EXERCISE DETAILS — Taking the line with "(118, 572) = (575, 153): green" as the first and the line with "(418, 277) = (180, 214): none" as the last, set down exactly every line in that range from the entries below, and no more.
[MATERIAL FOR THIS EXERCISE]
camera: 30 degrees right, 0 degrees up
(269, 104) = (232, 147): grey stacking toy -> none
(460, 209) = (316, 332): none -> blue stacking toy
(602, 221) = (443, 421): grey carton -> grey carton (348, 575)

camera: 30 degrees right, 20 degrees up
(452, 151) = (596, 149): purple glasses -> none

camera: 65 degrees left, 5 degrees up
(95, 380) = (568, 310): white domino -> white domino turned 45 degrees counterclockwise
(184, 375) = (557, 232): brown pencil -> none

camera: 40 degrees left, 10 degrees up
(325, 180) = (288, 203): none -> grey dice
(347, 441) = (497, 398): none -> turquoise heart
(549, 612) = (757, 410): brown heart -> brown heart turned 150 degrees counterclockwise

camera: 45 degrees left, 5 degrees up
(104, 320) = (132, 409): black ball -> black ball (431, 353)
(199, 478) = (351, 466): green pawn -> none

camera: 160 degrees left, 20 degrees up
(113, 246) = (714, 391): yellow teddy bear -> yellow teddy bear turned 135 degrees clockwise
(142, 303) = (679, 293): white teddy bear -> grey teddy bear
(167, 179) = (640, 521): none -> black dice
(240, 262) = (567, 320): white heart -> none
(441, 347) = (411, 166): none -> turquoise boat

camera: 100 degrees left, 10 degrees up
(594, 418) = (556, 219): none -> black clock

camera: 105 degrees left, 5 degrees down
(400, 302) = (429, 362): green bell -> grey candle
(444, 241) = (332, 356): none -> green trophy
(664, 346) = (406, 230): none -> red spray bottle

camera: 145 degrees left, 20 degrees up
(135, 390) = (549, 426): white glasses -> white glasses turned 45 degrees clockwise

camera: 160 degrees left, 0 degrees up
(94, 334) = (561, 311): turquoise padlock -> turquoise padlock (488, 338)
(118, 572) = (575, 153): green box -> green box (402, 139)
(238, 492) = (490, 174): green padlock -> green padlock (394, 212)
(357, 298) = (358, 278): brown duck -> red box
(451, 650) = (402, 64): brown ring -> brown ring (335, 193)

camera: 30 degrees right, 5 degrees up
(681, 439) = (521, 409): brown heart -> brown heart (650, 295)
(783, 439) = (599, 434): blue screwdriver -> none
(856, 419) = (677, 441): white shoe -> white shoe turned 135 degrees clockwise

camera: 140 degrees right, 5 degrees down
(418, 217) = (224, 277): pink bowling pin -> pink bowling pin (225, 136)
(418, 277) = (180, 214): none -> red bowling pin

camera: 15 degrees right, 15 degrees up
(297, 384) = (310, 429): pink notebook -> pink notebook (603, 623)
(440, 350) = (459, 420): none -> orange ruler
[/MATERIAL FOR THIS EXERCISE]
ANSWER SECTION —
(118, 572) = (575, 153): green box -> green box (402, 139)
(238, 492) = (490, 174): green padlock -> green padlock (394, 212)
(357, 298) = (358, 278): brown duck -> red box
(451, 650) = (402, 64): brown ring -> brown ring (335, 193)

camera: 30 degrees right, 5 degrees up
(681, 439) = (521, 409): brown heart -> brown heart (650, 295)
(783, 439) = (599, 434): blue screwdriver -> none
(856, 419) = (677, 441): white shoe -> white shoe turned 135 degrees clockwise

camera: 140 degrees right, 5 degrees down
(418, 217) = (224, 277): pink bowling pin -> pink bowling pin (225, 136)
(418, 277) = (180, 214): none -> red bowling pin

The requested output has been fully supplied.